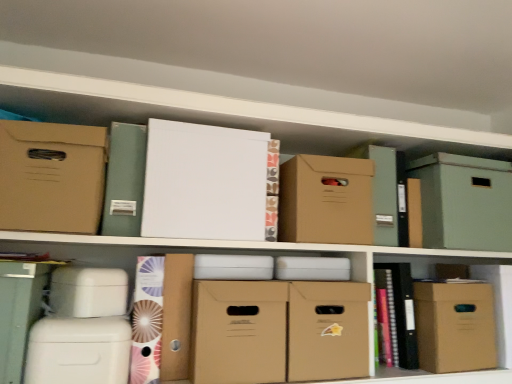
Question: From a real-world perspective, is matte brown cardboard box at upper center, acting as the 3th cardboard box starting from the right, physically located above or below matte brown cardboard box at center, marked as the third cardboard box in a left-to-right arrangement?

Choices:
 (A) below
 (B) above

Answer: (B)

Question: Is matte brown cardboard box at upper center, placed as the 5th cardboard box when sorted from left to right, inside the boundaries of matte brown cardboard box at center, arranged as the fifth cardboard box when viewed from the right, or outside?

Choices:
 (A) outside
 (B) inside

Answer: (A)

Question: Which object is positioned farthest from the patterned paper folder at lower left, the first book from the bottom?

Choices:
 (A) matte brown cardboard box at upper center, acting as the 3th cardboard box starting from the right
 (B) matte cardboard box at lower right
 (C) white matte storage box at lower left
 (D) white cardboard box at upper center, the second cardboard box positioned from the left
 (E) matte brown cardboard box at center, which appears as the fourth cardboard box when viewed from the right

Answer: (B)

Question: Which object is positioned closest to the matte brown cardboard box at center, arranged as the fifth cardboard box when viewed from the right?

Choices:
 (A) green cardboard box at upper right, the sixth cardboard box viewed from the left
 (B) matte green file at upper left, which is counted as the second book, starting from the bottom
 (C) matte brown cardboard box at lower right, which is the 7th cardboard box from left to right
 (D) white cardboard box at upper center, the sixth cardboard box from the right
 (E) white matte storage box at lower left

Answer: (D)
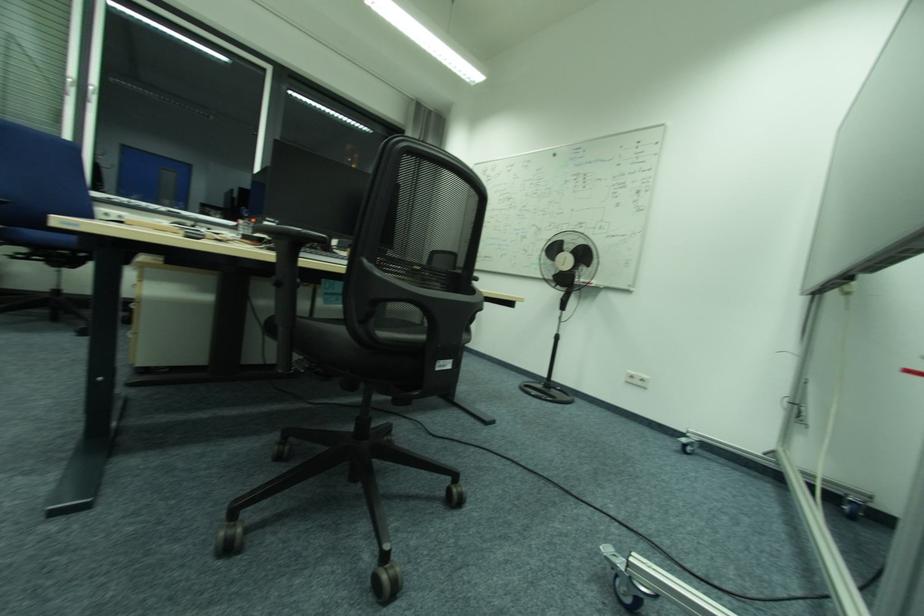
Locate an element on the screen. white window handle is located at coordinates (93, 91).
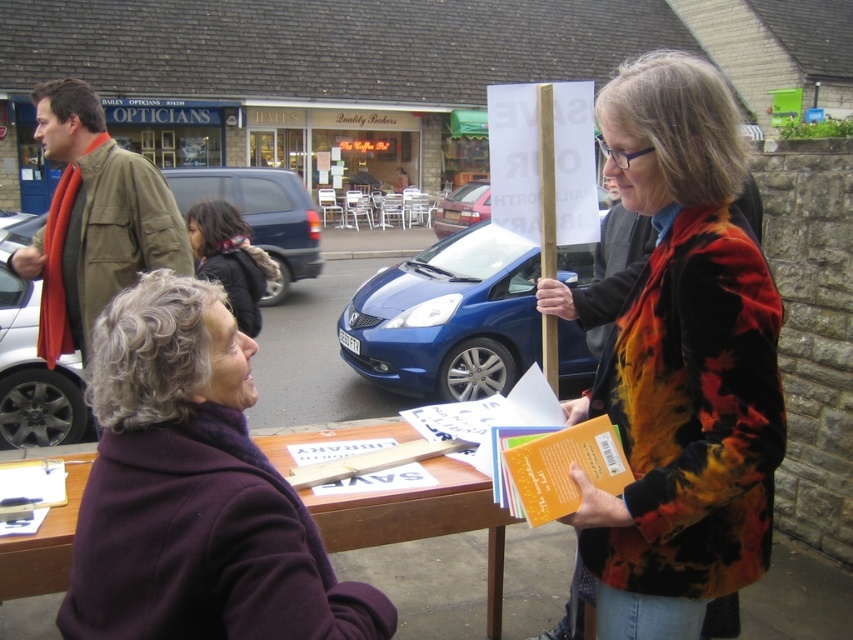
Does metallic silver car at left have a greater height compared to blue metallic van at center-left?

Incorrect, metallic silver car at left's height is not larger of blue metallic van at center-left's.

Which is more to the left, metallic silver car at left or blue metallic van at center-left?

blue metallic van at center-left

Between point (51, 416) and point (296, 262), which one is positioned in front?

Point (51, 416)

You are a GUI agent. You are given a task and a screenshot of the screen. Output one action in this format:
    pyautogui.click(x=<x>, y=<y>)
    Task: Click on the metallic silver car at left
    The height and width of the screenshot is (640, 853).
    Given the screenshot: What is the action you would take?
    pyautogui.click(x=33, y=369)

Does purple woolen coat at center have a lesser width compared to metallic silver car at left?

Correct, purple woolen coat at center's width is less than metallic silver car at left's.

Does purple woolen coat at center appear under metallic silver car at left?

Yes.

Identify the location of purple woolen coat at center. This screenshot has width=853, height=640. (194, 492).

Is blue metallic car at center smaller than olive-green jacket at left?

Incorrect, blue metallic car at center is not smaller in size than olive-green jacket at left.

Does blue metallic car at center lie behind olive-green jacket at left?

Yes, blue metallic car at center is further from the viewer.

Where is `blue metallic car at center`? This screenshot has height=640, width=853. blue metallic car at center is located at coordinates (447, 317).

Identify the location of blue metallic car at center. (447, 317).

□ □ □ □

What you are asked to do: Can you write out the lines of the listing above, starting at the line that contains "Does blue metallic" and ending at the line that contains "Yes, blue metallic"?

Result of this exercise:
Does blue metallic car at center lie behind olive-green jacket at left?

Yes, blue metallic car at center is further from the viewer.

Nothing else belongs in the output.